Exercise directions: Each line from the one containing "none -> tan plate C2 level 1" through the last line of the records is to be repeated exactly, with all pictures left out.

Recorded data:
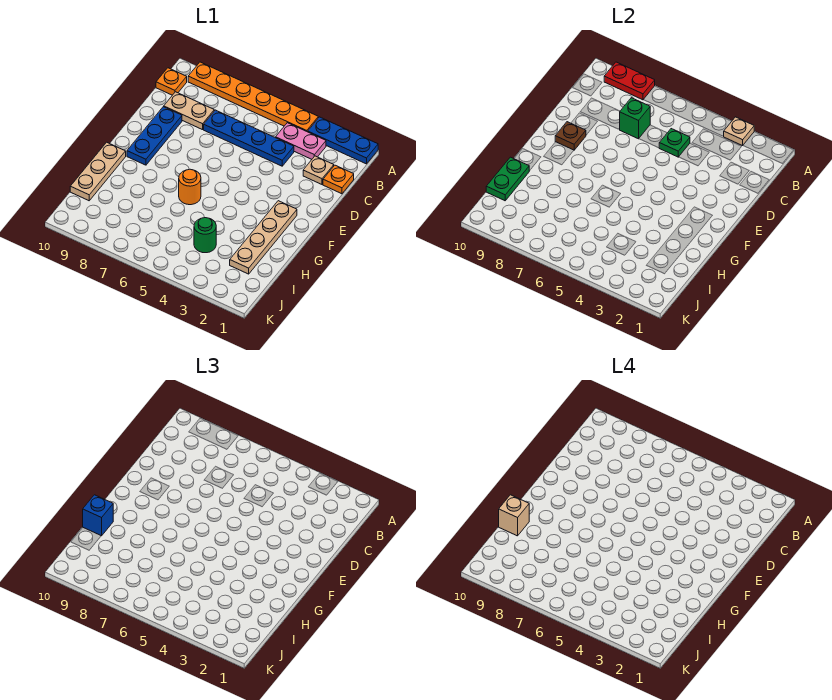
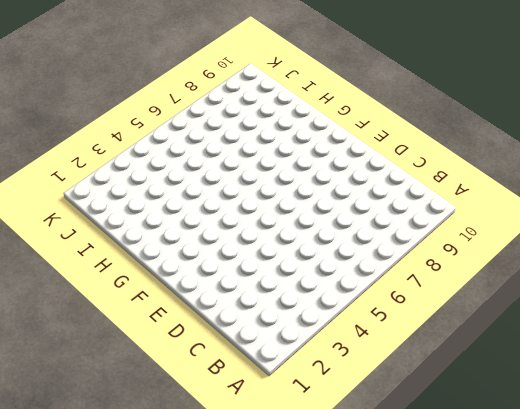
none -> blue plate A1:A3 level 1
none -> orange plate A4:A9 level 1
none -> pink plate B3:B4 level 1

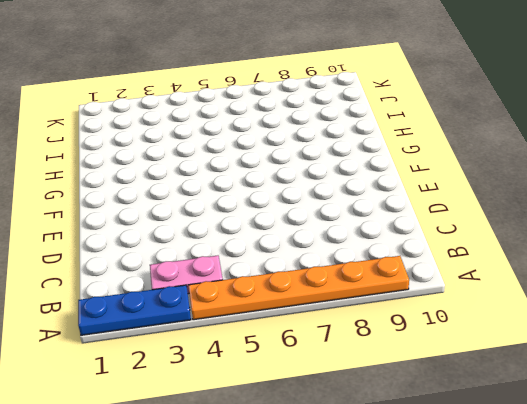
none -> orange plate B10 level 1
none -> orange plate C1 level 1
none -> tan plate C2 level 1

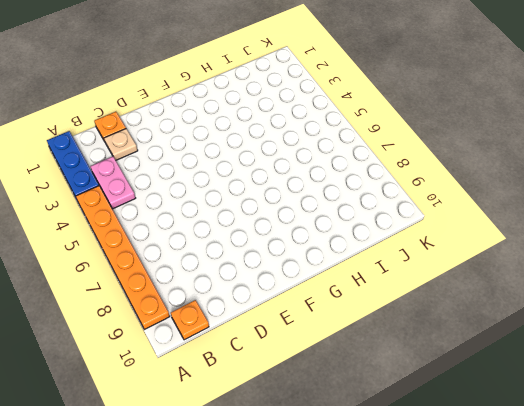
none -> blue plate C4:C7 level 1
none -> tan plate C8:C9 level 1
none -> blue plate D9:F9 level 1

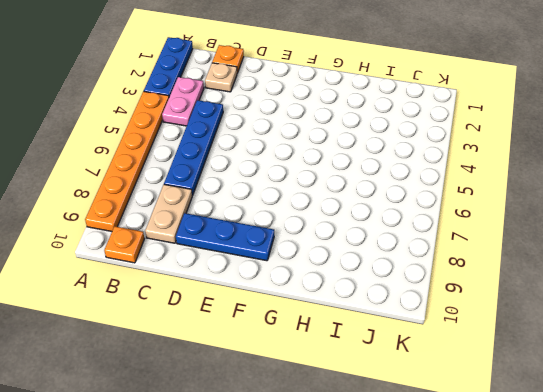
none -> tan plate F2:I2 level 1
none -> orange round brick G6 level 1
none -> tan plate G10:I10 level 1

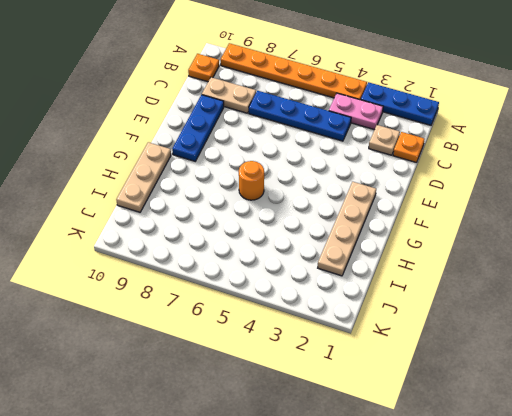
none -> green round brick I4 level 1
none -> tan plate A3 level 2
none -> red plate A8:A9 level 2

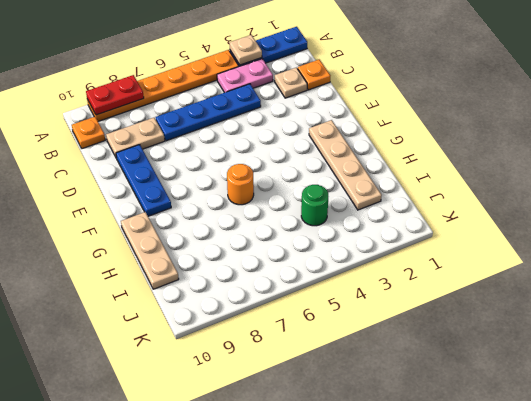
none -> green plate C5 level 2
none -> green brick C7 level 2
none -> brown plate E9 level 2

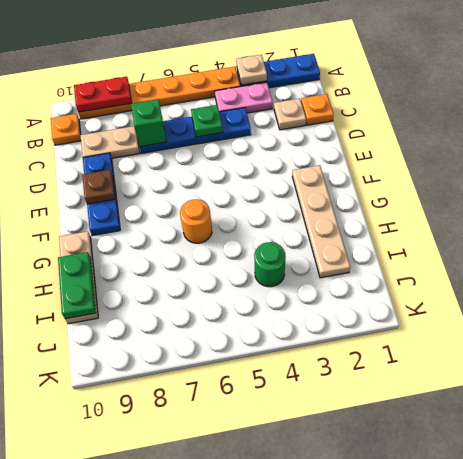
none -> blue brick H10 level 3
none -> tan brick H10 level 4

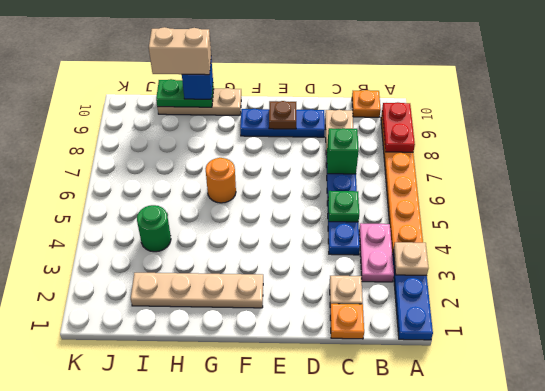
tan brick H10:I10 level 4 -> tan brick H10 level 4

Solution below:
none -> tan plate C2 level 1

none -> blue plate C4:C7 level 1
none -> tan plate C8:C9 level 1
none -> blue plate D9:F9 level 1

none -> tan plate F2:I2 level 1
none -> orange round brick G6 level 1
none -> tan plate G10:I10 level 1

none -> green round brick I4 level 1
none -> tan plate A3 level 2
none -> red plate A8:A9 level 2

none -> green plate C5 level 2
none -> green brick C7 level 2
none -> brown plate E9 level 2

none -> blue brick H10 level 3
none -> tan brick H10 level 4

tan brick H10:I10 level 4 -> tan brick H10 level 4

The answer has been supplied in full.